(Difference listings)
§
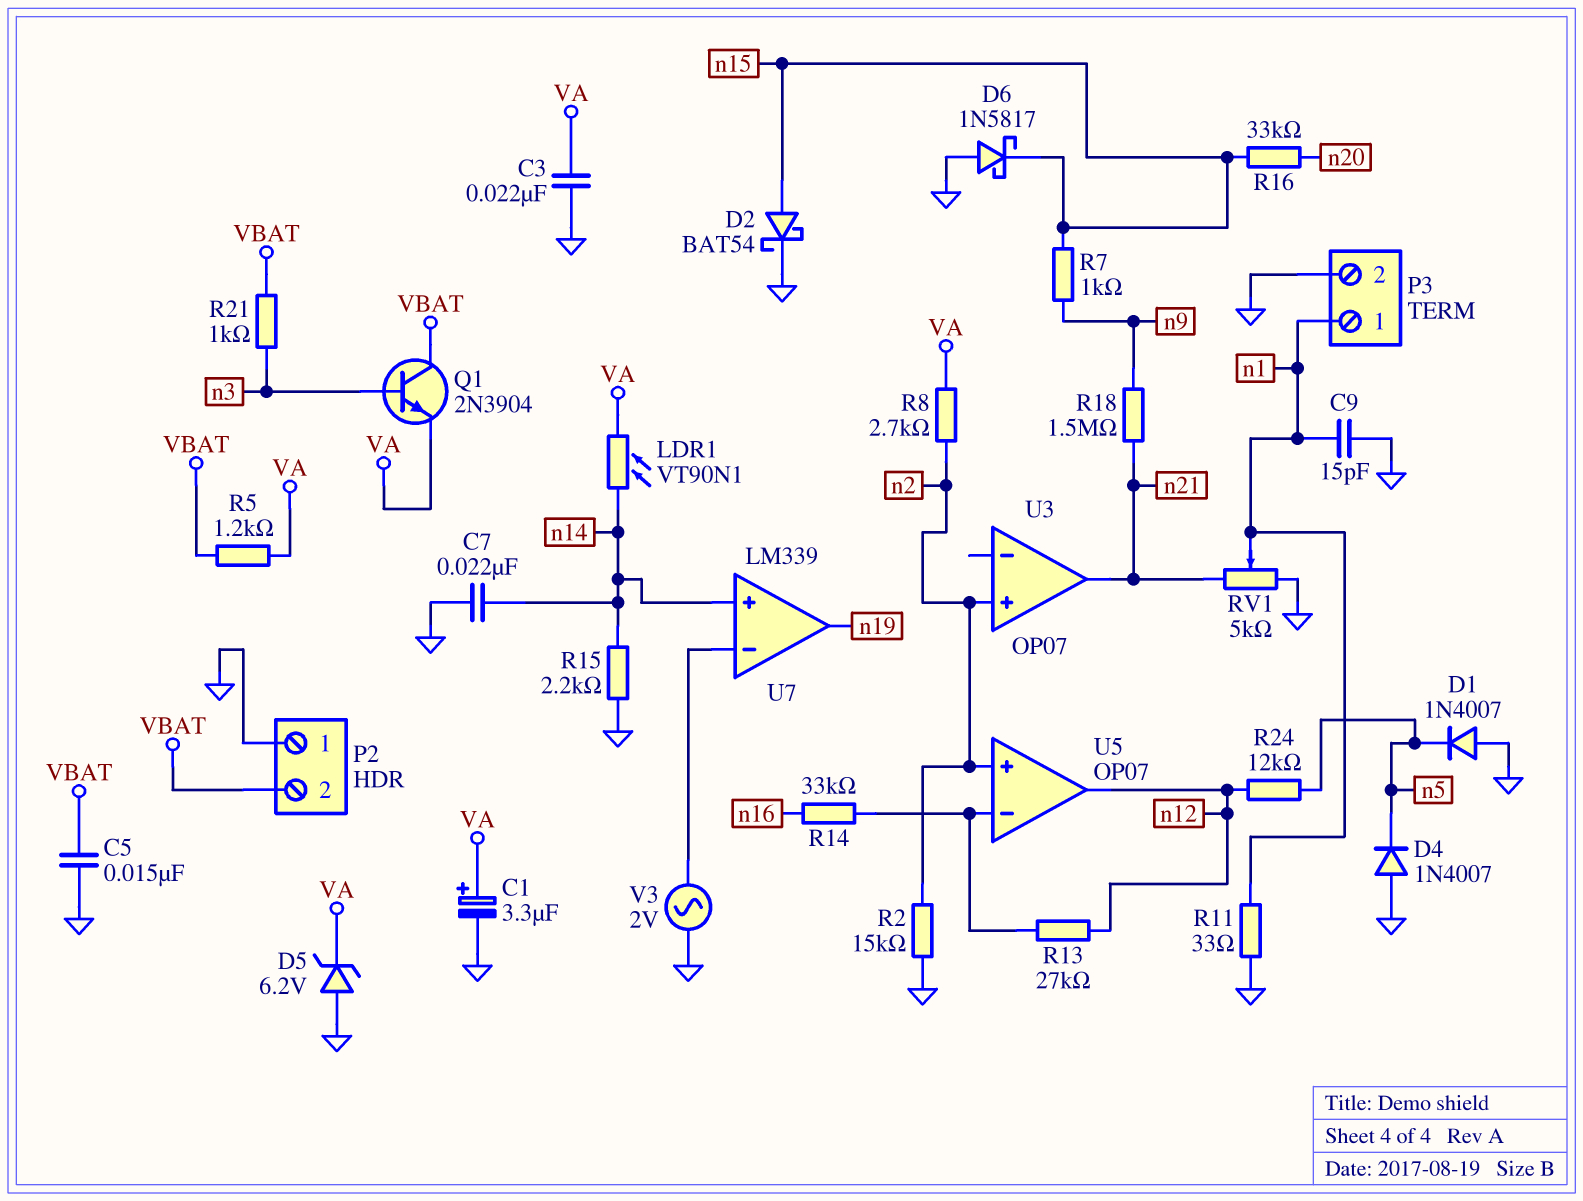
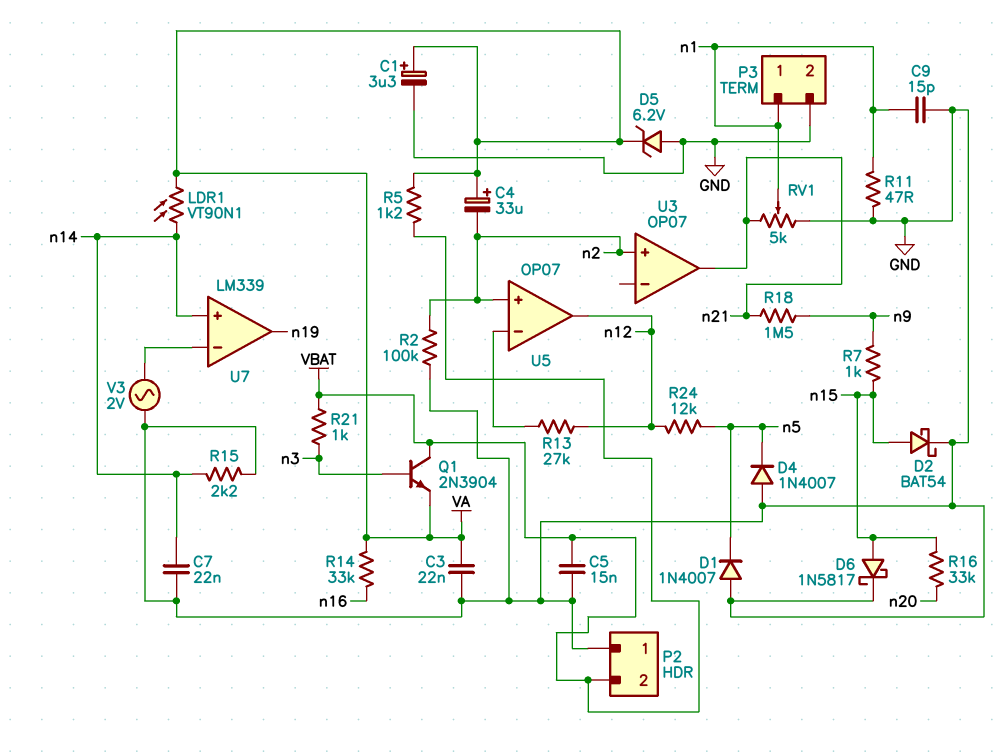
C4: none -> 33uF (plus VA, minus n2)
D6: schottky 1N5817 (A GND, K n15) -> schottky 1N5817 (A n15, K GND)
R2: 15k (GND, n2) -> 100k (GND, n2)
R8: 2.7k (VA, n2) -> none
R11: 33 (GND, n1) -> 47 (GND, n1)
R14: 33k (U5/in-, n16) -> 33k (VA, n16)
§
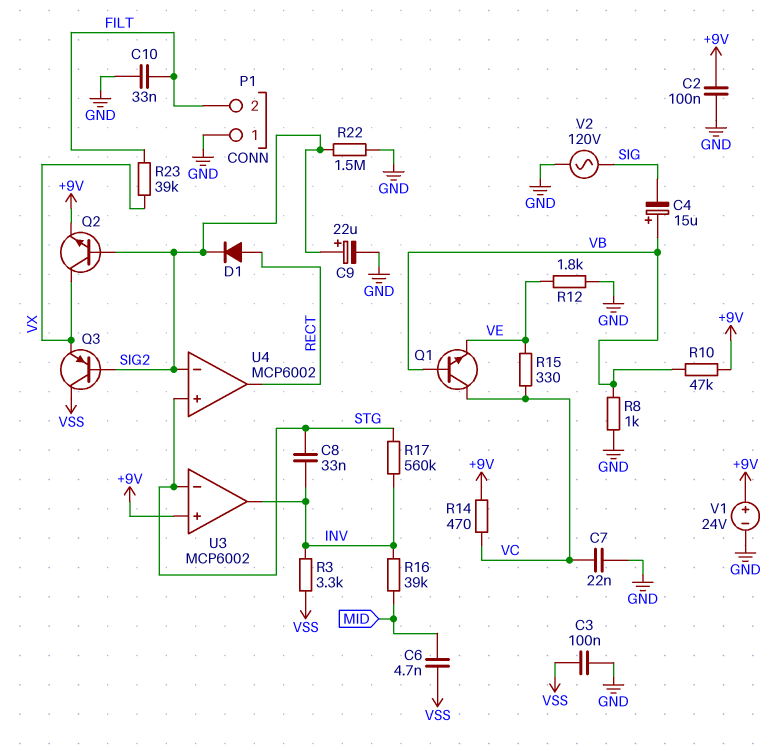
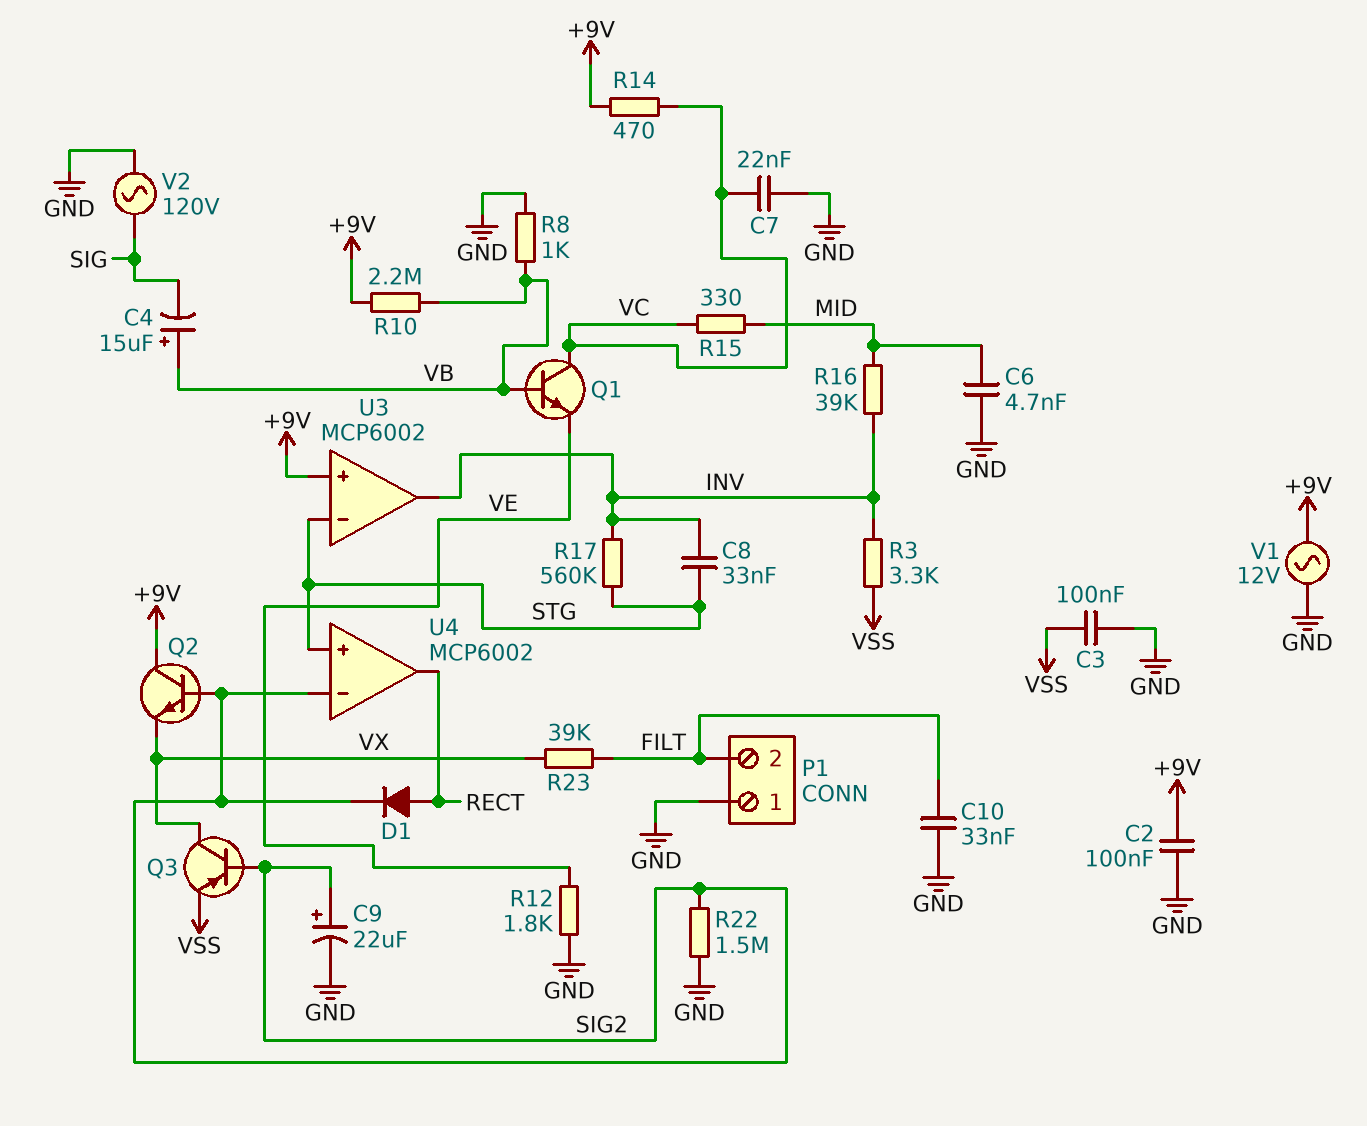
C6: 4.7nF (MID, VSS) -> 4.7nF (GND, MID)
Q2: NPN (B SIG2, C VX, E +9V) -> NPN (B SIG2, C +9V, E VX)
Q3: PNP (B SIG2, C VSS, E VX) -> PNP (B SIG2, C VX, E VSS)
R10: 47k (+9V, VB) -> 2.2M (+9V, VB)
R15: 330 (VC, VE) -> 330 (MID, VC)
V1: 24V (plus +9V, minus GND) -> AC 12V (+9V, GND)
§
### [EXERCISE REQUIREMENTS]
A single number is the whole answer: the tally of lines above that contain "plus".

### [WRITTEN SOLUTION]
2